Segment Start: Study material

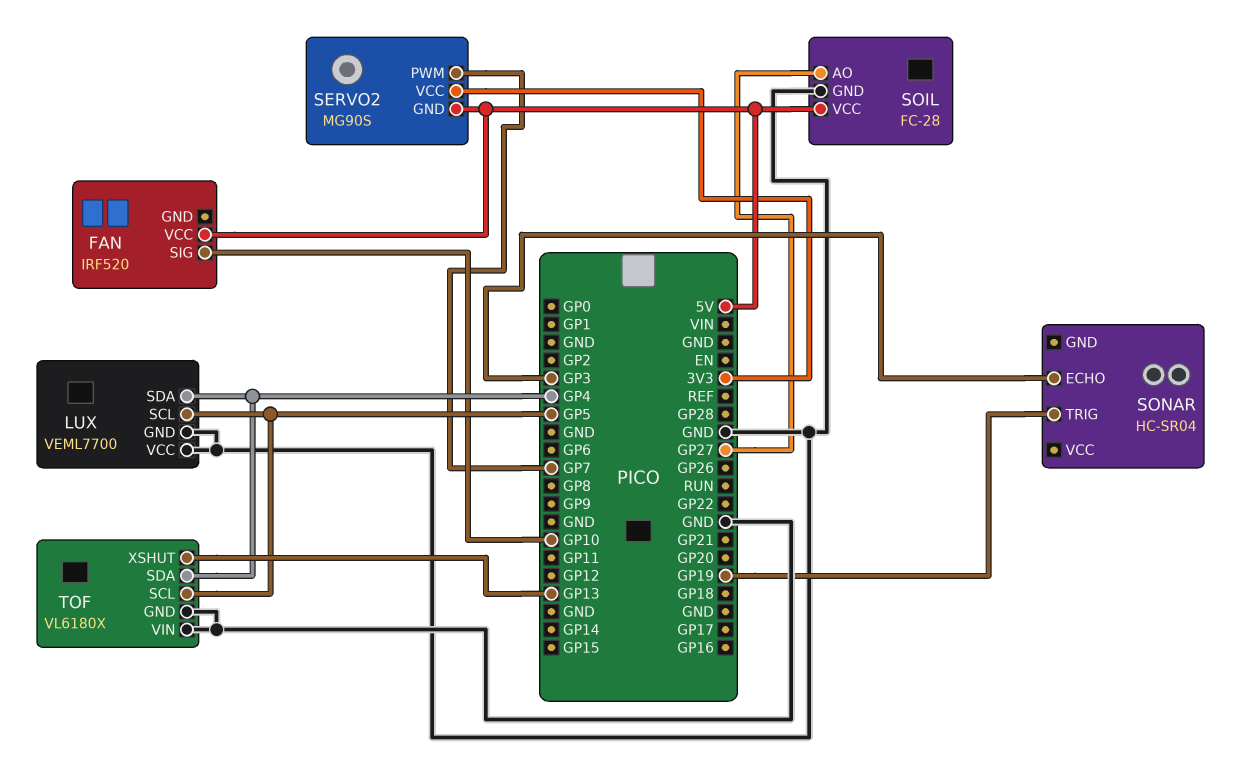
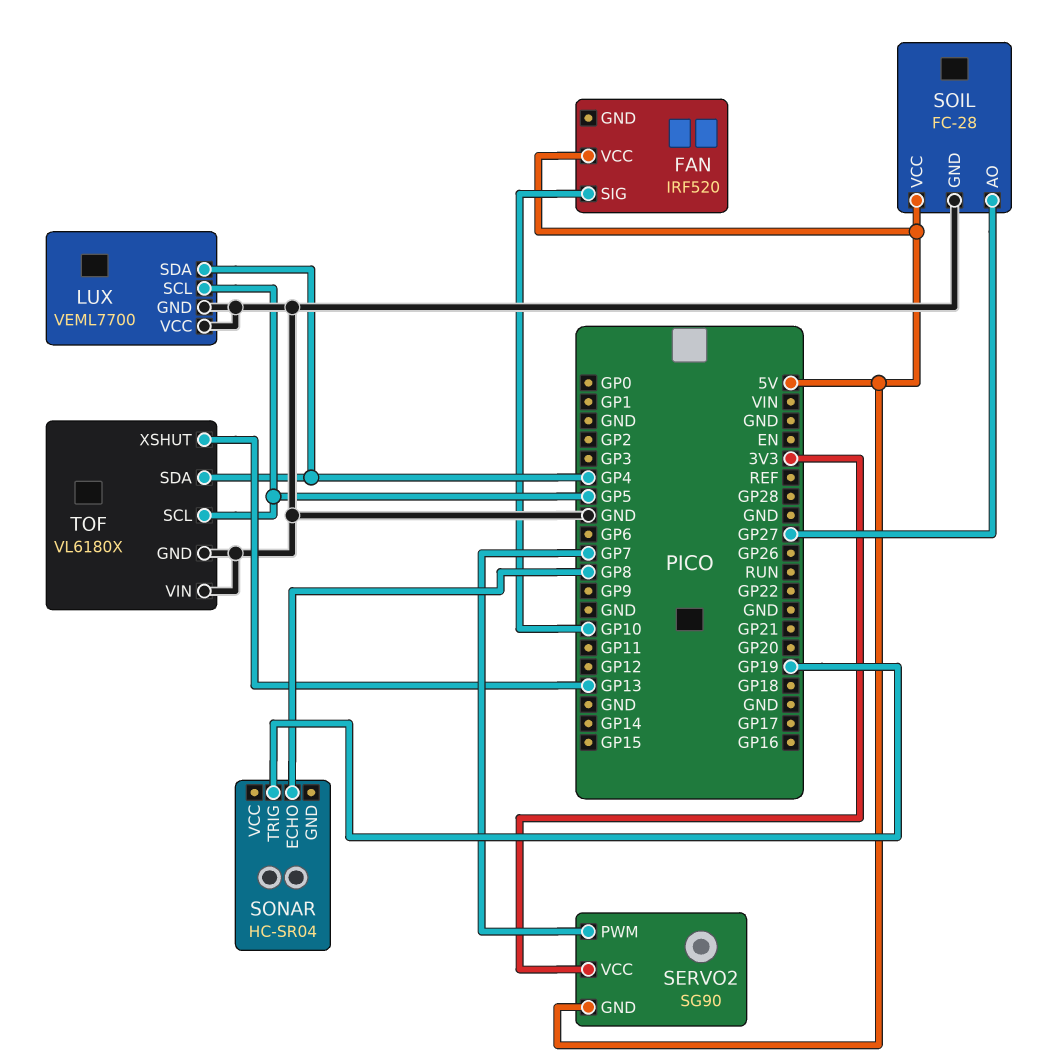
SERVO2: MG90S -> SG90
SONAR pin ECHO: GP3 -> GP8

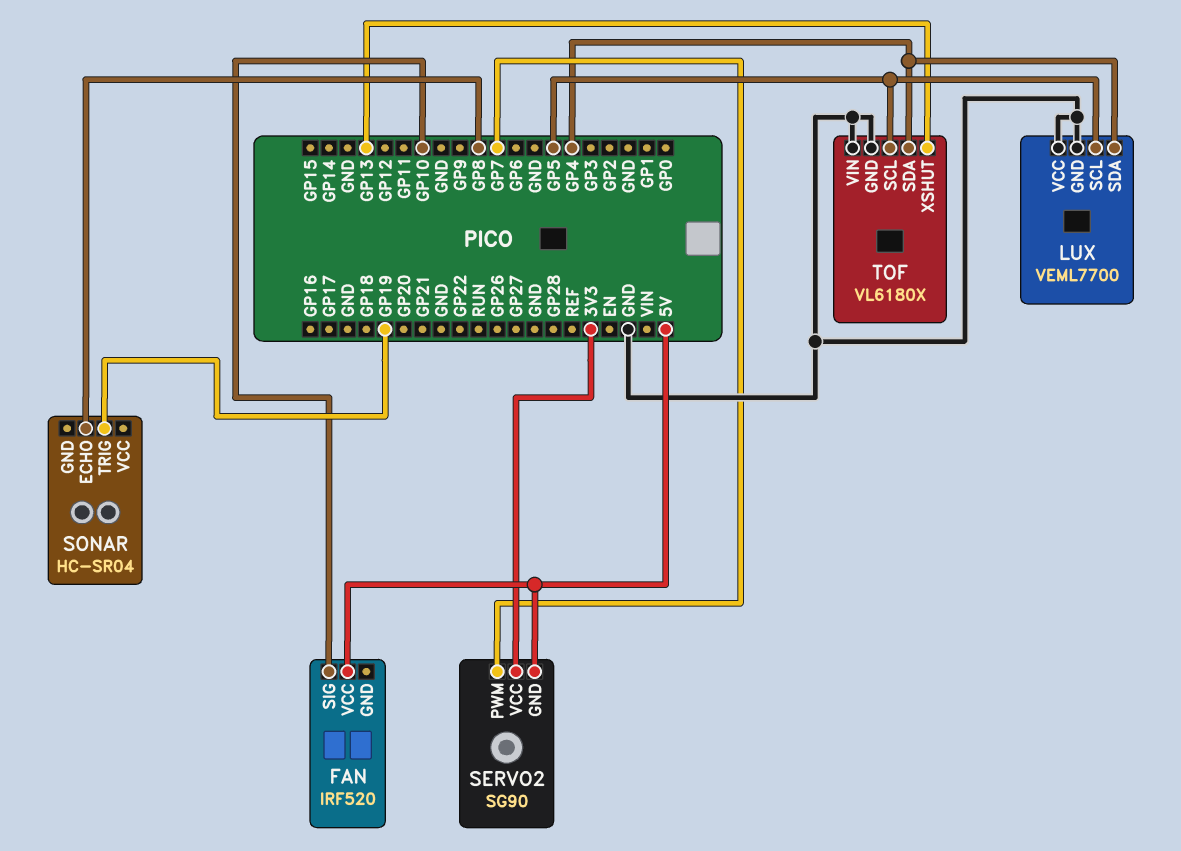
SOIL: FC-28 -> none
SOIL pin AO: GP27 -> none
SOIL pin GND: GND -> none
SOIL pin VCC: 5V -> none

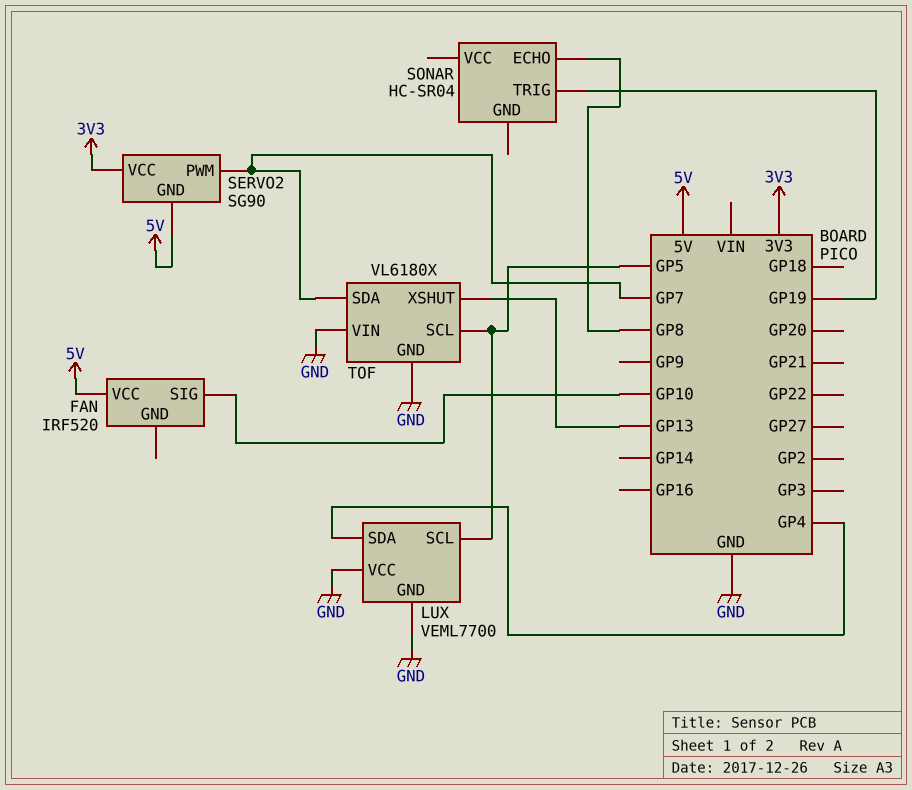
TOF pin SDA: GP4 -> GP7

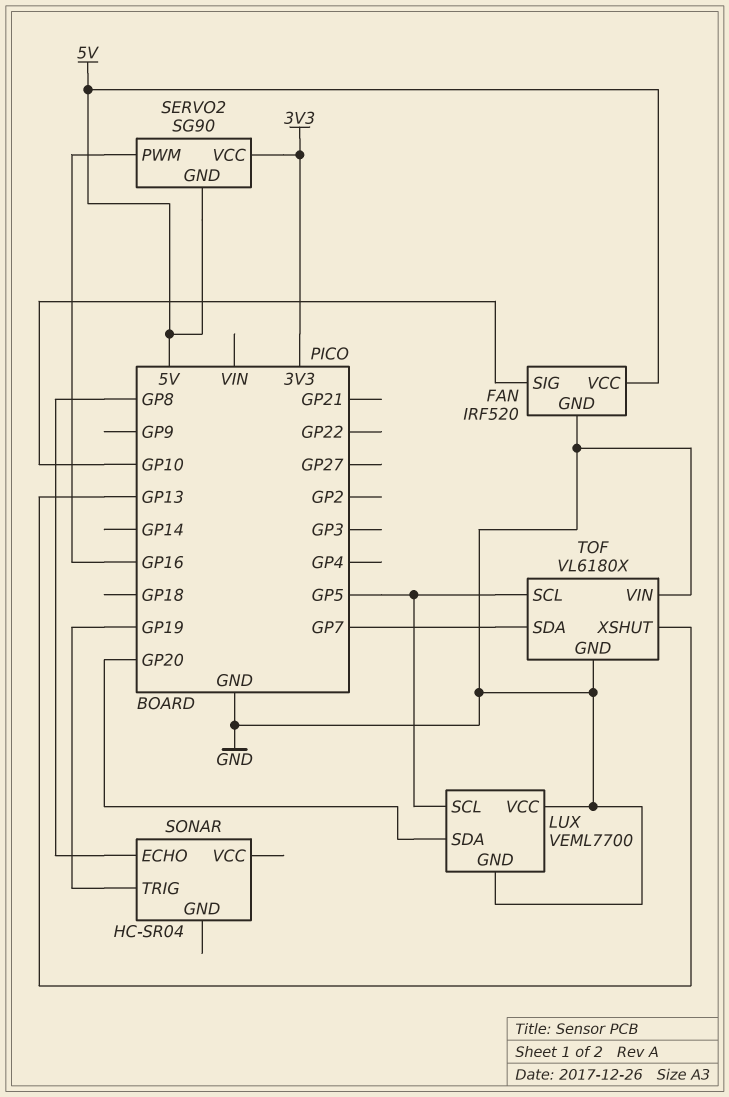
FAN pin GND: none -> GND
LUX pin SDA: GP4 -> GP20
SERVO2 pin PWM: GP7 -> GP16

Segment End: Study material

▶ **Try it**: Top to bottom, retype the listing exactly but drop every picture.

▶ **Finished task**:
SERVO2: MG90S -> SG90
SONAR pin ECHO: GP3 -> GP8

SOIL: FC-28 -> none
SOIL pin AO: GP27 -> none
SOIL pin GND: GND -> none
SOIL pin VCC: 5V -> none

TOF pin SDA: GP4 -> GP7

FAN pin GND: none -> GND
LUX pin SDA: GP4 -> GP20
SERVO2 pin PWM: GP7 -> GP16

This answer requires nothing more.